### Source material:
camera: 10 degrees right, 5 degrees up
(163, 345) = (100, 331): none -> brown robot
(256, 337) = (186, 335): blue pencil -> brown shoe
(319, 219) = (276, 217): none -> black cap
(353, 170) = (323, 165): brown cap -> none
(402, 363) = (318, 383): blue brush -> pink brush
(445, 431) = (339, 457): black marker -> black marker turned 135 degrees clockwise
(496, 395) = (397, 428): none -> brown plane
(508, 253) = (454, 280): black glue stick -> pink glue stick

==

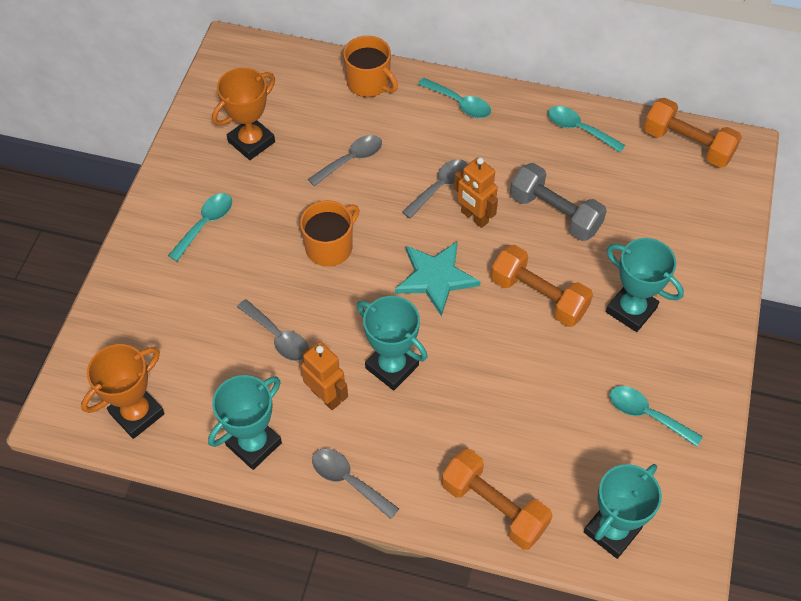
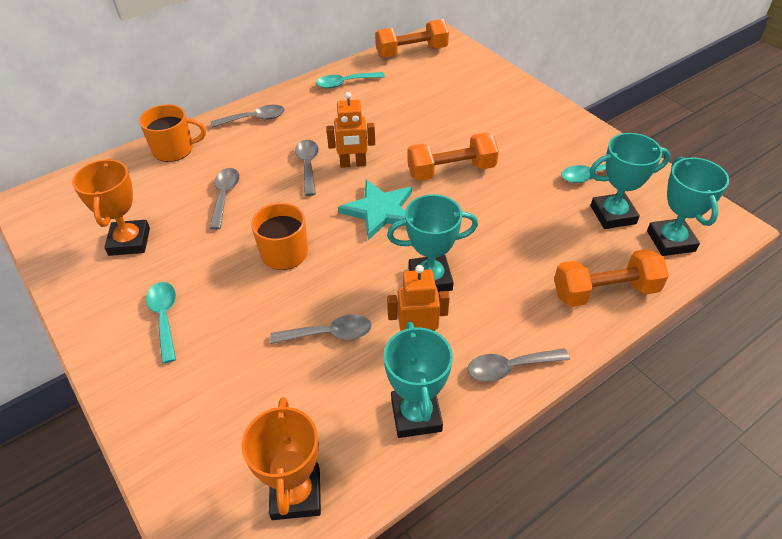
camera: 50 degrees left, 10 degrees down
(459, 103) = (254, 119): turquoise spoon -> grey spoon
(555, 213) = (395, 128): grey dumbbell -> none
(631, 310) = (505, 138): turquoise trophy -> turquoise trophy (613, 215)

### Directions:
Going back to the entries above, set down exactly the lines that begin at the one with "(402, 363) = (318, 383): blue" and end at the one with "(508, 253) = (454, 280): black", both included, and nothing else.

### Solution to this exercise:
(402, 363) = (318, 383): blue brush -> pink brush
(445, 431) = (339, 457): black marker -> black marker turned 135 degrees clockwise
(496, 395) = (397, 428): none -> brown plane
(508, 253) = (454, 280): black glue stick -> pink glue stick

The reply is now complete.